Before and after coordinates:
- - - - -
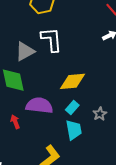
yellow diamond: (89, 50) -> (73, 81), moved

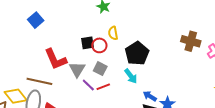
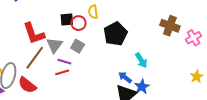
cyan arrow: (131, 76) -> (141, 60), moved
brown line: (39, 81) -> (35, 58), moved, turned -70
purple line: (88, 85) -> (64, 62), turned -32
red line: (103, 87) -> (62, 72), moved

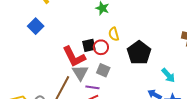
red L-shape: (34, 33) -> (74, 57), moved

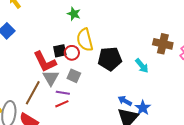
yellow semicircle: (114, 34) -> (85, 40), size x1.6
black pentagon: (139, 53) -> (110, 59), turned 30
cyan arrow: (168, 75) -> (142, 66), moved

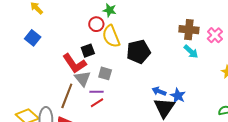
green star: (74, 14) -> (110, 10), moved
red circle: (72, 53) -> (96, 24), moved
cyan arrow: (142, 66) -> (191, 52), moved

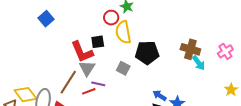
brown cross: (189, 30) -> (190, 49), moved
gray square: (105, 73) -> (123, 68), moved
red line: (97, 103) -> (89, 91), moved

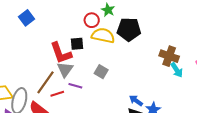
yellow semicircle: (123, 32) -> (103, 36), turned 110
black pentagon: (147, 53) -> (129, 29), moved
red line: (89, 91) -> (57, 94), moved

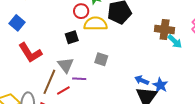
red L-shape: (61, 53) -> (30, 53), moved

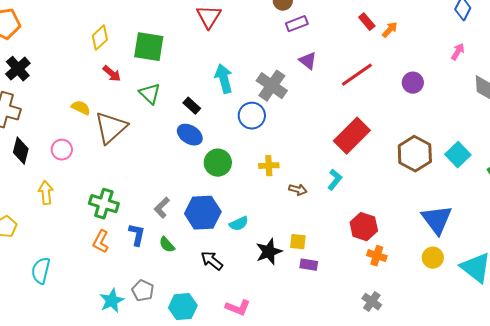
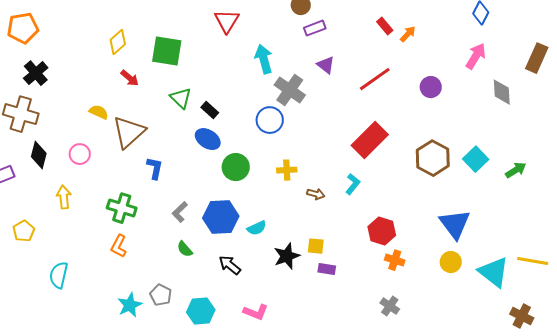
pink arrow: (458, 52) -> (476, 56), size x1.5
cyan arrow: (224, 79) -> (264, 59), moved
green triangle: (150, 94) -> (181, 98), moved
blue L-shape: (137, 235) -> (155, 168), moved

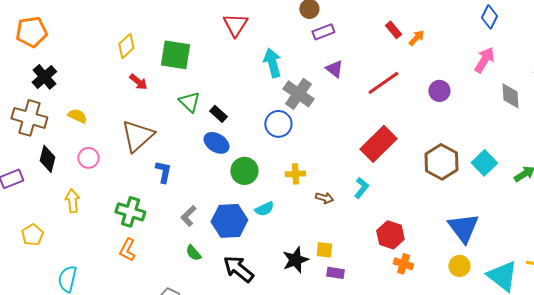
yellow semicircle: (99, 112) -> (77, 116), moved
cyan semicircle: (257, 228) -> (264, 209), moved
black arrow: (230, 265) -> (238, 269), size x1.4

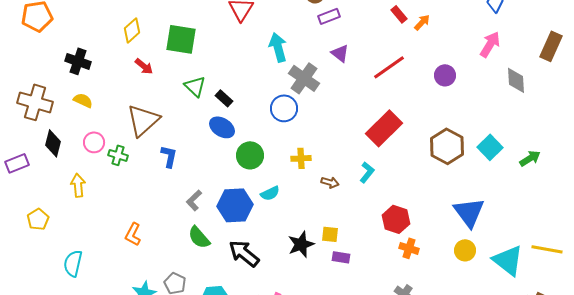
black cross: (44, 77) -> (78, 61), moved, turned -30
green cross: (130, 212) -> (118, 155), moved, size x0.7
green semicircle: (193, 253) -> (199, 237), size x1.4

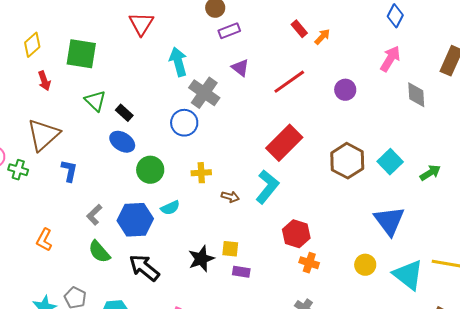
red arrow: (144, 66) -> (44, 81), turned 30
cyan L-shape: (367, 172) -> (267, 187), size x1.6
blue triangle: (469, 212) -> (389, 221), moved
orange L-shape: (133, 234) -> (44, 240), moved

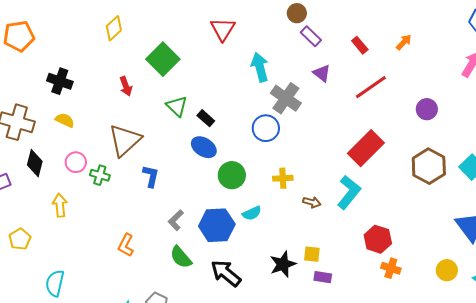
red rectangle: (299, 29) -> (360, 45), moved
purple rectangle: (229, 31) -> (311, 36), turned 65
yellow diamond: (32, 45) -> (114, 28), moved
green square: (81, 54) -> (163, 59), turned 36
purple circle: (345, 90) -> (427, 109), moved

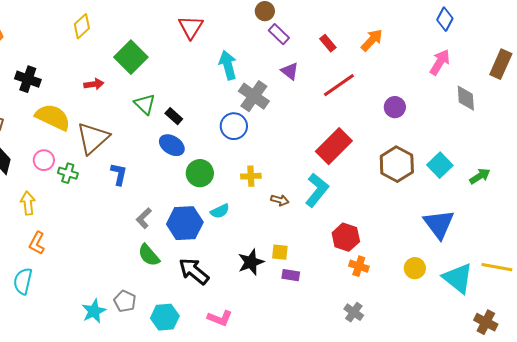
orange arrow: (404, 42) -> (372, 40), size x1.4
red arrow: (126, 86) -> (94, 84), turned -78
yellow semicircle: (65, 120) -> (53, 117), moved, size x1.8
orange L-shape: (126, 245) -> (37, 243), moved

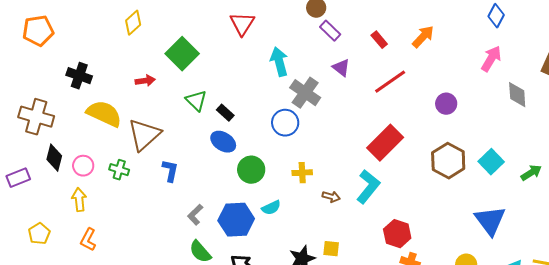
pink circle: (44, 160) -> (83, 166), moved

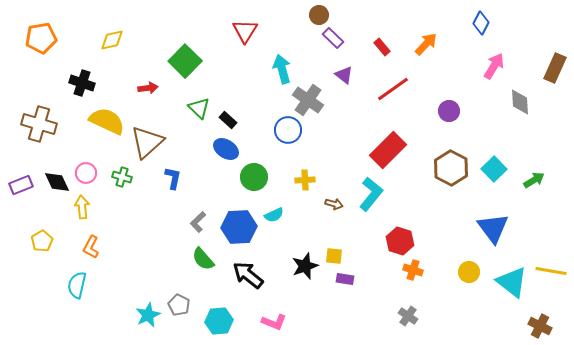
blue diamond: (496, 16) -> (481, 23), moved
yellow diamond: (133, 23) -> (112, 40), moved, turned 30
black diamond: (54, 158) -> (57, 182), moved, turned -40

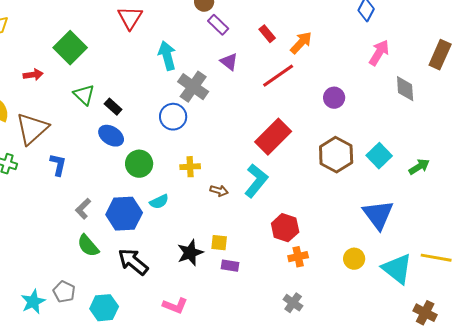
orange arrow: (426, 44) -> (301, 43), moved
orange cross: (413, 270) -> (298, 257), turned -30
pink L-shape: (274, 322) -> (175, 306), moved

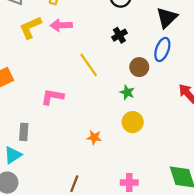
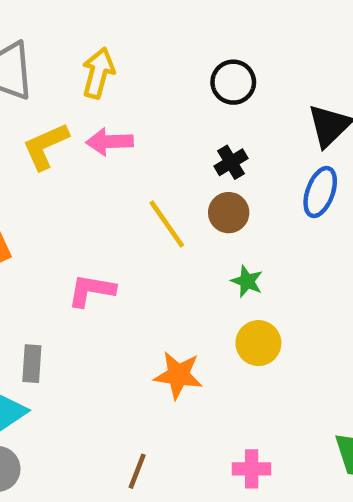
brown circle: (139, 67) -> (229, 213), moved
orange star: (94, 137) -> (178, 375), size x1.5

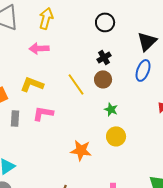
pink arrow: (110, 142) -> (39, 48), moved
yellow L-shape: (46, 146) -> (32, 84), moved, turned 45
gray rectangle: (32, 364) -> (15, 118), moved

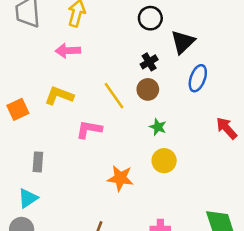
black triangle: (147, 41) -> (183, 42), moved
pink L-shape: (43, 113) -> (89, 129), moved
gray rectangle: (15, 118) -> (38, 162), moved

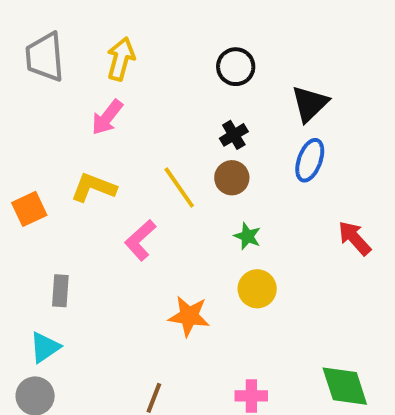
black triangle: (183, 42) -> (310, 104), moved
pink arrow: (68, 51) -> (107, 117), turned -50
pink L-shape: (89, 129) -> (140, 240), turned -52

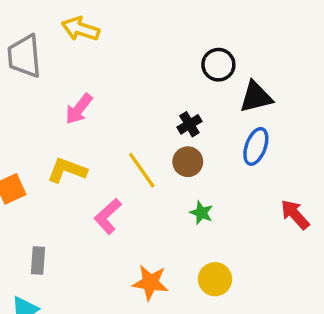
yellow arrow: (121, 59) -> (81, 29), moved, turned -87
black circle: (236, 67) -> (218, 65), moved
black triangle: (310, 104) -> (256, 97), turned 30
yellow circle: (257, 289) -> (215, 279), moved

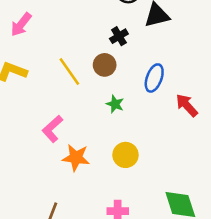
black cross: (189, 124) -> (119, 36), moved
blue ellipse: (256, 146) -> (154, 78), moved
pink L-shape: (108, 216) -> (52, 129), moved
- - - - -
- **Directive**: Say again, exactly, only those lines of the records that run from the start through the line with "yellow semicircle: (99, 112)". Pictures are to be skipped.

- **Task solution**:
yellow diamond: (89, 50) -> (73, 81), moved

cyan arrow: (131, 76) -> (141, 60), moved
brown line: (39, 81) -> (35, 58), moved, turned -70
purple line: (88, 85) -> (64, 62), turned -32
red line: (103, 87) -> (62, 72), moved

red L-shape: (34, 33) -> (74, 57), moved

yellow semicircle: (114, 34) -> (85, 40), size x1.6
black pentagon: (139, 53) -> (110, 59), turned 30
cyan arrow: (168, 75) -> (142, 66), moved

green star: (74, 14) -> (110, 10), moved
red circle: (72, 53) -> (96, 24), moved
cyan arrow: (142, 66) -> (191, 52), moved

brown cross: (189, 30) -> (190, 49), moved
gray square: (105, 73) -> (123, 68), moved
red line: (97, 103) -> (89, 91), moved

yellow semicircle: (123, 32) -> (103, 36), turned 110
black pentagon: (147, 53) -> (129, 29), moved
red line: (89, 91) -> (57, 94), moved

red L-shape: (61, 53) -> (30, 53), moved

pink arrow: (458, 52) -> (476, 56), size x1.5
cyan arrow: (224, 79) -> (264, 59), moved
green triangle: (150, 94) -> (181, 98), moved
blue L-shape: (137, 235) -> (155, 168), moved

yellow semicircle: (99, 112) -> (77, 116), moved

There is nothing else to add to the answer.